> **Problem statement**:
Check each line of the entries below for the string "RUSSET" and state how many lines have it, with no other text.

(Spatial object tracking data)
═══
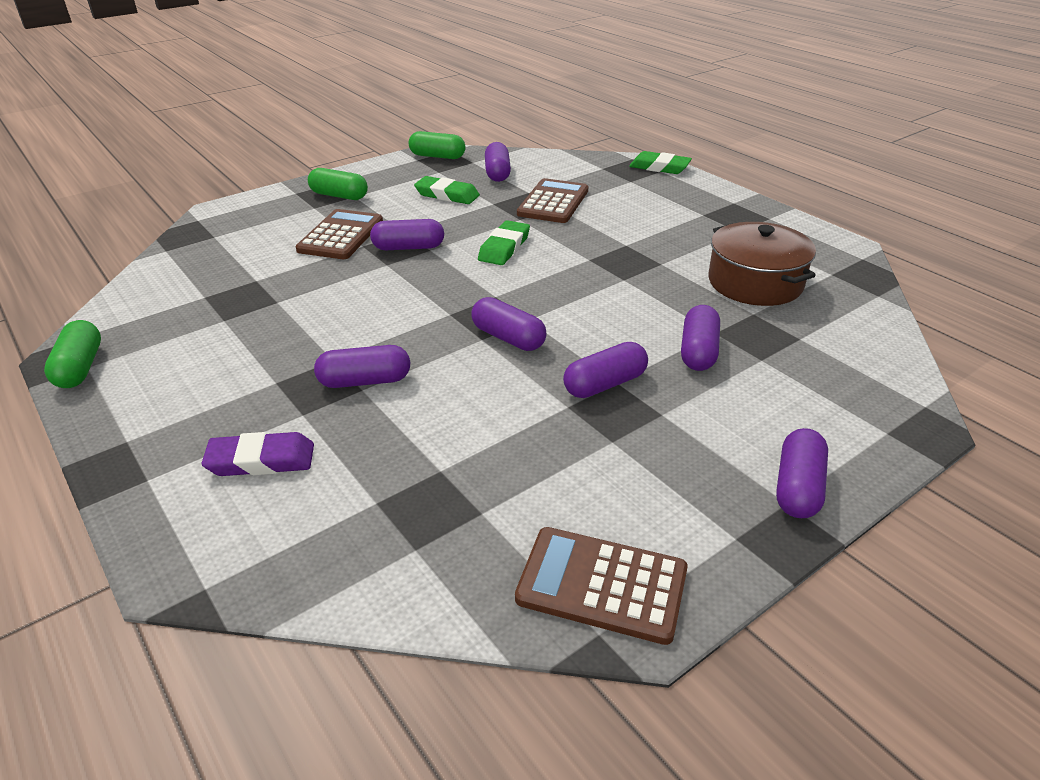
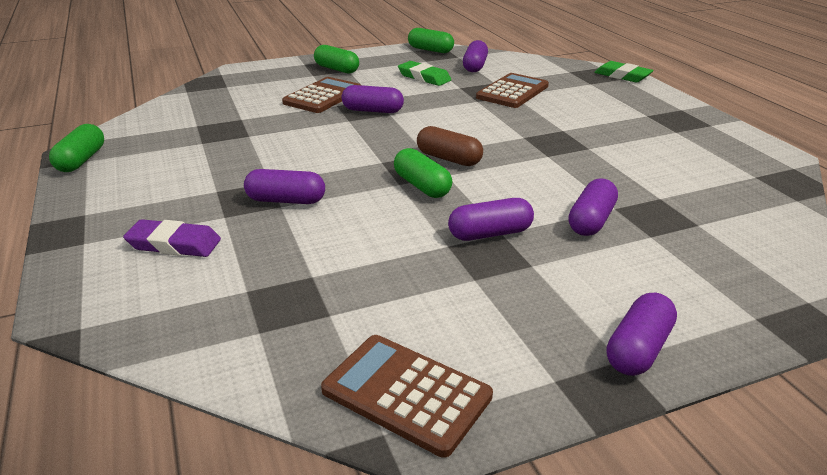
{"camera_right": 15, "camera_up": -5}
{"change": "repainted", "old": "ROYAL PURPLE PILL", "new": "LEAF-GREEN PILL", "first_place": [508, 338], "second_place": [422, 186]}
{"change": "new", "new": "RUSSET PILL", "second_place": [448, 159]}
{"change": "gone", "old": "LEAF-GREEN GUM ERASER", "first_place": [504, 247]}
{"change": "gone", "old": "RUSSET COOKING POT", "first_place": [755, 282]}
═══
> **Solved exercise**:
2